(Object counting data)
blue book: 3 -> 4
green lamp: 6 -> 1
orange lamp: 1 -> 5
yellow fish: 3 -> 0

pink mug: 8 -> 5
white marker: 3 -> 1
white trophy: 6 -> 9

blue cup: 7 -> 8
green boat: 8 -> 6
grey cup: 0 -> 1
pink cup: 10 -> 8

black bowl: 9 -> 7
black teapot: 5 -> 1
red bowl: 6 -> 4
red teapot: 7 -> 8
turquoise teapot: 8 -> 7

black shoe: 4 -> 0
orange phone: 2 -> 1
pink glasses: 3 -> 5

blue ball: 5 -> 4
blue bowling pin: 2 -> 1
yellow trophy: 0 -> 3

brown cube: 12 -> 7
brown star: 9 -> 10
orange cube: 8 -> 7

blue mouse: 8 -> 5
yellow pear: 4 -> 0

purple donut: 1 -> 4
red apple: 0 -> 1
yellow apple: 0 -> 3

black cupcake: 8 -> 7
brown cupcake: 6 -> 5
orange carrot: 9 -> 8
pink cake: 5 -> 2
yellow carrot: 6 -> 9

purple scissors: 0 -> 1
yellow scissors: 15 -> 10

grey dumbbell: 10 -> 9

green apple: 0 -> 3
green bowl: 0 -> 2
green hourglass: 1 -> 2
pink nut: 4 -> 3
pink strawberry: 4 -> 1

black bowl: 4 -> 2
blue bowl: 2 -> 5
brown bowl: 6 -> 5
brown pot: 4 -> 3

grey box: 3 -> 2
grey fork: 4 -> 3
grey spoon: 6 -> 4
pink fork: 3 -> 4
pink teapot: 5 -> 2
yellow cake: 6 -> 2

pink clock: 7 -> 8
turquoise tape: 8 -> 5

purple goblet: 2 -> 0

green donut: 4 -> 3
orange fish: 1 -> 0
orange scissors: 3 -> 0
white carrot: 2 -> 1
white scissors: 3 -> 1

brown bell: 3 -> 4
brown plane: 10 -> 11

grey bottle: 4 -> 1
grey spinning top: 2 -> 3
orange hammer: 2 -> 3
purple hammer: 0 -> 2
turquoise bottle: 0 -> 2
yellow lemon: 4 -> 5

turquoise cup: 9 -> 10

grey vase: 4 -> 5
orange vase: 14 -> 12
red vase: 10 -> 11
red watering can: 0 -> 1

# Task to complete:
Your task is to restate, word for word, the line with "white trophy: 6 -> 9" and all lines after it, ending with the last line of the data.

# Answer below:
white trophy: 6 -> 9

blue cup: 7 -> 8
green boat: 8 -> 6
grey cup: 0 -> 1
pink cup: 10 -> 8

black bowl: 9 -> 7
black teapot: 5 -> 1
red bowl: 6 -> 4
red teapot: 7 -> 8
turquoise teapot: 8 -> 7

black shoe: 4 -> 0
orange phone: 2 -> 1
pink glasses: 3 -> 5

blue ball: 5 -> 4
blue bowling pin: 2 -> 1
yellow trophy: 0 -> 3

brown cube: 12 -> 7
brown star: 9 -> 10
orange cube: 8 -> 7

blue mouse: 8 -> 5
yellow pear: 4 -> 0

purple donut: 1 -> 4
red apple: 0 -> 1
yellow apple: 0 -> 3

black cupcake: 8 -> 7
brown cupcake: 6 -> 5
orange carrot: 9 -> 8
pink cake: 5 -> 2
yellow carrot: 6 -> 9

purple scissors: 0 -> 1
yellow scissors: 15 -> 10

grey dumbbell: 10 -> 9

green apple: 0 -> 3
green bowl: 0 -> 2
green hourglass: 1 -> 2
pink nut: 4 -> 3
pink strawberry: 4 -> 1

black bowl: 4 -> 2
blue bowl: 2 -> 5
brown bowl: 6 -> 5
brown pot: 4 -> 3

grey box: 3 -> 2
grey fork: 4 -> 3
grey spoon: 6 -> 4
pink fork: 3 -> 4
pink teapot: 5 -> 2
yellow cake: 6 -> 2

pink clock: 7 -> 8
turquoise tape: 8 -> 5

purple goblet: 2 -> 0

green donut: 4 -> 3
orange fish: 1 -> 0
orange scissors: 3 -> 0
white carrot: 2 -> 1
white scissors: 3 -> 1

brown bell: 3 -> 4
brown plane: 10 -> 11

grey bottle: 4 -> 1
grey spinning top: 2 -> 3
orange hammer: 2 -> 3
purple hammer: 0 -> 2
turquoise bottle: 0 -> 2
yellow lemon: 4 -> 5

turquoise cup: 9 -> 10

grey vase: 4 -> 5
orange vase: 14 -> 12
red vase: 10 -> 11
red watering can: 0 -> 1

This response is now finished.